◆ **WHAT YOU SHOULD DO**:
From the entries below, output the line with "HALL1 pin OUT: A4 -> D7" and each following line up to and including the line with "MATRIX3: MAX7219 -> FC-16", exactly as written.

◆ **DATA RECORDS**:
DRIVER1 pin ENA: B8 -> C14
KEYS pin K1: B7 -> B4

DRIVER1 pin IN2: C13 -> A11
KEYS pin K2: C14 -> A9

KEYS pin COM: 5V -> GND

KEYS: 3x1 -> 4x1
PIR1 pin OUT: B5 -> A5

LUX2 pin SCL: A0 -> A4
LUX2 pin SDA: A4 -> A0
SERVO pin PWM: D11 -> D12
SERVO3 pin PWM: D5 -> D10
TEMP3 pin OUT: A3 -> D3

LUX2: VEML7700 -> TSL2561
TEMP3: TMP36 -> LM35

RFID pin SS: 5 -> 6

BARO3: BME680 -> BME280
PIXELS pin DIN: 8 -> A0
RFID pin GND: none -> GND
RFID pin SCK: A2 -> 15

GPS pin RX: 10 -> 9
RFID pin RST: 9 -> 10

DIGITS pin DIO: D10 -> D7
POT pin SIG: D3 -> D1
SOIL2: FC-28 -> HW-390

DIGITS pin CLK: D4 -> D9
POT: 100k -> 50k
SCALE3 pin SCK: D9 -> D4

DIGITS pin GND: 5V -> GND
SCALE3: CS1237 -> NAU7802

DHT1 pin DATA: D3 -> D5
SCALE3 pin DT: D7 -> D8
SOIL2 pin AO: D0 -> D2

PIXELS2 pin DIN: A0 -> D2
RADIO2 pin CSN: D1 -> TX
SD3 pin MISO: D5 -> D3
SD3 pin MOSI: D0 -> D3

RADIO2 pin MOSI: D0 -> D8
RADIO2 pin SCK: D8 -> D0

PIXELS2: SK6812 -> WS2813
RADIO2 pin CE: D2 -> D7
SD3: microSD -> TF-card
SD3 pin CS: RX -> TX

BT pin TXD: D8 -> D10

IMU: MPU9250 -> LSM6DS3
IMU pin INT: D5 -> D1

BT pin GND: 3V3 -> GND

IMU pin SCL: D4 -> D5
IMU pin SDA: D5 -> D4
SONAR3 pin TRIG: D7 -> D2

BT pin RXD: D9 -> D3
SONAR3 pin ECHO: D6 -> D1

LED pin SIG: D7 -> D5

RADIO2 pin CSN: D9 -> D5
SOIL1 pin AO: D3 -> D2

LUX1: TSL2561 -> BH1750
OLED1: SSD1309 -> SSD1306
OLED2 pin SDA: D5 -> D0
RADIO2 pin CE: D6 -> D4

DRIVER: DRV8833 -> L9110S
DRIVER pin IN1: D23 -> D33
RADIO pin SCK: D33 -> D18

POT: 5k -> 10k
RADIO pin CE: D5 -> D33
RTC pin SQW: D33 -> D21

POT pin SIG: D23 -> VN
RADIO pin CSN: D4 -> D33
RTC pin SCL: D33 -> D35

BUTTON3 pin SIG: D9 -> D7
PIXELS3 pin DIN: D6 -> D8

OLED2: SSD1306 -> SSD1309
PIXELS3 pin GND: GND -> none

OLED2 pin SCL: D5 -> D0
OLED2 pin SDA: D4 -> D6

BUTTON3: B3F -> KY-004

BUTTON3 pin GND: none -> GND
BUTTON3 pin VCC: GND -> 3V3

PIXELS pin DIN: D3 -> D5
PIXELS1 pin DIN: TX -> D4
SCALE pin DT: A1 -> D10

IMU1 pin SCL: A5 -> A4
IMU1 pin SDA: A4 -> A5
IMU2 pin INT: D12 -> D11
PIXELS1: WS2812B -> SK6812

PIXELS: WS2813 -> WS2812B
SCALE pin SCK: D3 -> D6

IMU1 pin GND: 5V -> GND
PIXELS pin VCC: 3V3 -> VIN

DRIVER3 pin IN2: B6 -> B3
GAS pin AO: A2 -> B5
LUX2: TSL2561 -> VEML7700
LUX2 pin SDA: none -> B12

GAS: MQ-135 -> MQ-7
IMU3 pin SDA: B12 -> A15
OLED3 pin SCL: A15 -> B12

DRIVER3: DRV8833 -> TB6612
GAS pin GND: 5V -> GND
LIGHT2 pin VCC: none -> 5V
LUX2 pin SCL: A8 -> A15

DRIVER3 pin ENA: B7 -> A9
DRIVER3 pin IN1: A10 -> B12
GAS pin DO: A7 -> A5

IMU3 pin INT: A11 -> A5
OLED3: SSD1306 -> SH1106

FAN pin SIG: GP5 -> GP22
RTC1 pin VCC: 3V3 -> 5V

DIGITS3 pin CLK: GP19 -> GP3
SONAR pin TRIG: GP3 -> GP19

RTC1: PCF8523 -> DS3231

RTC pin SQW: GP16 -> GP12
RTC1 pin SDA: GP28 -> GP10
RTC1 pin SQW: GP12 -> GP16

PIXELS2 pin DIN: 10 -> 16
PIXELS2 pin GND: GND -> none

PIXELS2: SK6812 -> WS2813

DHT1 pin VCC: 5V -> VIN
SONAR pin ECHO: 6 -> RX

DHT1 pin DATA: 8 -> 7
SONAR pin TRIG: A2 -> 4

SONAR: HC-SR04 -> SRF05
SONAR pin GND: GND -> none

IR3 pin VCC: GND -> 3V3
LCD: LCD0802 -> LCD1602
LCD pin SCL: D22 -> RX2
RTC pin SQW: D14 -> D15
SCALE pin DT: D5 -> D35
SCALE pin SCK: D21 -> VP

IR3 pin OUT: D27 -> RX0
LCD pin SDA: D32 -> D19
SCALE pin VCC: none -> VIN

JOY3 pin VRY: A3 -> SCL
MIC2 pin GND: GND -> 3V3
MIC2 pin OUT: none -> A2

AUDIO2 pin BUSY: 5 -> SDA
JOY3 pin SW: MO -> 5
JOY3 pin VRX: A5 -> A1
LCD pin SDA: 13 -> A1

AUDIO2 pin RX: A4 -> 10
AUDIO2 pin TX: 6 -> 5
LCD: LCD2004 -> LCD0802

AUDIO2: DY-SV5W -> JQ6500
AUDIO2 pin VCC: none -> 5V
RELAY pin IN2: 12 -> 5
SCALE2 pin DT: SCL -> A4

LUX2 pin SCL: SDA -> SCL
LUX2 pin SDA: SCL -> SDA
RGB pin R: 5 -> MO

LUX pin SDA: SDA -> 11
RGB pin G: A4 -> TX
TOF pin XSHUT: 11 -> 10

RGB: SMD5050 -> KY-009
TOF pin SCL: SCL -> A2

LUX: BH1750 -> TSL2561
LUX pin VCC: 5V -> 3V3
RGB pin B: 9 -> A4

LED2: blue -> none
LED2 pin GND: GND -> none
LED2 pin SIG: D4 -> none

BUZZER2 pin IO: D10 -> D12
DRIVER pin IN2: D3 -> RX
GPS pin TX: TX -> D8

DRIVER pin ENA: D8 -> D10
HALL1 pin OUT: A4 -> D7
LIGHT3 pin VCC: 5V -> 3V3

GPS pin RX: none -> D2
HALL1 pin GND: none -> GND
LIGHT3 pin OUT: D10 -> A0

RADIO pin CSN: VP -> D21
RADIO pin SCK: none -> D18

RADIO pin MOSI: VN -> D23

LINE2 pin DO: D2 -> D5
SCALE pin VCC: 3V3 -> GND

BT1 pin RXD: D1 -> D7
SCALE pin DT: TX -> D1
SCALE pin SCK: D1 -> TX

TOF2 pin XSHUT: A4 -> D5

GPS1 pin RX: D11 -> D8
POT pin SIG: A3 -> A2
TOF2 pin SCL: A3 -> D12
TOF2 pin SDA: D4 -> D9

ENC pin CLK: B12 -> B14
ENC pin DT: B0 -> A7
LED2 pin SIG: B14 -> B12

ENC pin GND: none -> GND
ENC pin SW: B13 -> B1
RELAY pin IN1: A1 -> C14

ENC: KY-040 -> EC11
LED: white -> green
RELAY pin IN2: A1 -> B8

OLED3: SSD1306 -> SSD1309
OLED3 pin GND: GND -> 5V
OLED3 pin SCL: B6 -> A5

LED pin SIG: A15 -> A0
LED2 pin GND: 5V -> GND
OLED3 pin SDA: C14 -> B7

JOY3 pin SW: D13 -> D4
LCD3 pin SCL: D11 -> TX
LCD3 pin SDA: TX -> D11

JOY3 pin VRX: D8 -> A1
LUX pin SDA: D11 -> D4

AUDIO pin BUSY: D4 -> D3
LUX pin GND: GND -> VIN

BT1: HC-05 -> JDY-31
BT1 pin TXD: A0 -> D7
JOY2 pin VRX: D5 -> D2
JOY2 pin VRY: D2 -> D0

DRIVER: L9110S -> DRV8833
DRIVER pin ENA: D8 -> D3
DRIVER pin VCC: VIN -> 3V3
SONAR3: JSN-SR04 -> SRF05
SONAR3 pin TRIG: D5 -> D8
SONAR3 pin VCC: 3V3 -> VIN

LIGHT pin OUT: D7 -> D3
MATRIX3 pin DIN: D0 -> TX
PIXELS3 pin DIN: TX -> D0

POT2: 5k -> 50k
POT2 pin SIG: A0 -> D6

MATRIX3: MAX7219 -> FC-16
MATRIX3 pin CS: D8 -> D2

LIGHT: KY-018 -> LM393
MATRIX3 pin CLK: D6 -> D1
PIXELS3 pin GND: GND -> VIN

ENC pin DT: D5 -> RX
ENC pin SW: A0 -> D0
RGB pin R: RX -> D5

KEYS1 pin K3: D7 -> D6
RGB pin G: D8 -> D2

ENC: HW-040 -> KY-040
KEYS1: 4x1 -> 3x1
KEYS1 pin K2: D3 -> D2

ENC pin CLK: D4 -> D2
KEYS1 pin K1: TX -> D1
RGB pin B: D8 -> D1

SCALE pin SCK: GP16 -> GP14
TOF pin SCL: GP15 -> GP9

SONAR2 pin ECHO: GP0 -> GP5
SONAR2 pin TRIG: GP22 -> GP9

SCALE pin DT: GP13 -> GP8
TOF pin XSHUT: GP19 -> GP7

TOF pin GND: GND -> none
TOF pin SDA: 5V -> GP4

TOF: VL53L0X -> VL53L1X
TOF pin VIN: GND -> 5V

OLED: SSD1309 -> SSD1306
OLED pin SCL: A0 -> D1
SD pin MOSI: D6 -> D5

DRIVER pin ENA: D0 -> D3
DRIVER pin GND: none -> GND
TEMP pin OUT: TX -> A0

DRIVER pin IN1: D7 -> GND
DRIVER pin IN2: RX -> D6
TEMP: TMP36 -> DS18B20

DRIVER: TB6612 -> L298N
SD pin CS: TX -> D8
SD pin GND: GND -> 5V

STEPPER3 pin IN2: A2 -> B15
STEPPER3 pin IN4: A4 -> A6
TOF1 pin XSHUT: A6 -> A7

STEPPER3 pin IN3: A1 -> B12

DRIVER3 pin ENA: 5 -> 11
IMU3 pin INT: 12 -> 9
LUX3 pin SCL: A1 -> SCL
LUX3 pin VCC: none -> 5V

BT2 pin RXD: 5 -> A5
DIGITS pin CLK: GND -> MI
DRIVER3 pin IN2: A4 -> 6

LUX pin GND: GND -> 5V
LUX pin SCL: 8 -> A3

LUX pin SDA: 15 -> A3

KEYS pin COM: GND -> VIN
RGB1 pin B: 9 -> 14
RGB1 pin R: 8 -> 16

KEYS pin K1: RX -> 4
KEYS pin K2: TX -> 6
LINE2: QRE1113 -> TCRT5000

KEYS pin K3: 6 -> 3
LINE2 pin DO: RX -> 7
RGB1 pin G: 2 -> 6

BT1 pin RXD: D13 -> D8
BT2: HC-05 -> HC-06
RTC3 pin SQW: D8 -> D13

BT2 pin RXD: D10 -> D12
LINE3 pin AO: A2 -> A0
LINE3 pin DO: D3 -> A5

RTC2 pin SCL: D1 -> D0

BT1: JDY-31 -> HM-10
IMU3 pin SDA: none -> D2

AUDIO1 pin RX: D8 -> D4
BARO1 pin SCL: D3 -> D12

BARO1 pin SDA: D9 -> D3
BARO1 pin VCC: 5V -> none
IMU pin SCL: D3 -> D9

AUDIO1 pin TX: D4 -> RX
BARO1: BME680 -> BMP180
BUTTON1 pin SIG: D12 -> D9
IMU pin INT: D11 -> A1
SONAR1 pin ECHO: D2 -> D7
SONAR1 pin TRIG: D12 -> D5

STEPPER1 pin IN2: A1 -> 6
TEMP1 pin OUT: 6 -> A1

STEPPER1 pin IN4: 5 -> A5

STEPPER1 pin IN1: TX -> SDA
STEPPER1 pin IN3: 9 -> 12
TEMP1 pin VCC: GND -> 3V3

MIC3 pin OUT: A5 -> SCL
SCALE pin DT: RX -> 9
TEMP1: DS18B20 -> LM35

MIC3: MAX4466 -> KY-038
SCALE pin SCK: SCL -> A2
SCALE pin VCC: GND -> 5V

◆ **PROBLEM SOLUTION**:
HALL1 pin OUT: A4 -> D7
LIGHT3 pin VCC: 5V -> 3V3

GPS pin RX: none -> D2
HALL1 pin GND: none -> GND
LIGHT3 pin OUT: D10 -> A0

RADIO pin CSN: VP -> D21
RADIO pin SCK: none -> D18

RADIO pin MOSI: VN -> D23

LINE2 pin DO: D2 -> D5
SCALE pin VCC: 3V3 -> GND

BT1 pin RXD: D1 -> D7
SCALE pin DT: TX -> D1
SCALE pin SCK: D1 -> TX

TOF2 pin XSHUT: A4 -> D5

GPS1 pin RX: D11 -> D8
POT pin SIG: A3 -> A2
TOF2 pin SCL: A3 -> D12
TOF2 pin SDA: D4 -> D9

ENC pin CLK: B12 -> B14
ENC pin DT: B0 -> A7
LED2 pin SIG: B14 -> B12

ENC pin GND: none -> GND
ENC pin SW: B13 -> B1
RELAY pin IN1: A1 -> C14

ENC: KY-040 -> EC11
LED: white -> green
RELAY pin IN2: A1 -> B8

OLED3: SSD1306 -> SSD1309
OLED3 pin GND: GND -> 5V
OLED3 pin SCL: B6 -> A5

LED pin SIG: A15 -> A0
LED2 pin GND: 5V -> GND
OLED3 pin SDA: C14 -> B7

JOY3 pin SW: D13 -> D4
LCD3 pin SCL: D11 -> TX
LCD3 pin SDA: TX -> D11

JOY3 pin VRX: D8 -> A1
LUX pin SDA: D11 -> D4

AUDIO pin BUSY: D4 -> D3
LUX pin GND: GND -> VIN

BT1: HC-05 -> JDY-31
BT1 pin TXD: A0 -> D7
JOY2 pin VRX: D5 -> D2
JOY2 pin VRY: D2 -> D0

DRIVER: L9110S -> DRV8833
DRIVER pin ENA: D8 -> D3
DRIVER pin VCC: VIN -> 3V3
SONAR3: JSN-SR04 -> SRF05
SONAR3 pin TRIG: D5 -> D8
SONAR3 pin VCC: 3V3 -> VIN

LIGHT pin OUT: D7 -> D3
MATRIX3 pin DIN: D0 -> TX
PIXELS3 pin DIN: TX -> D0

POT2: 5k -> 50k
POT2 pin SIG: A0 -> D6

MATRIX3: MAX7219 -> FC-16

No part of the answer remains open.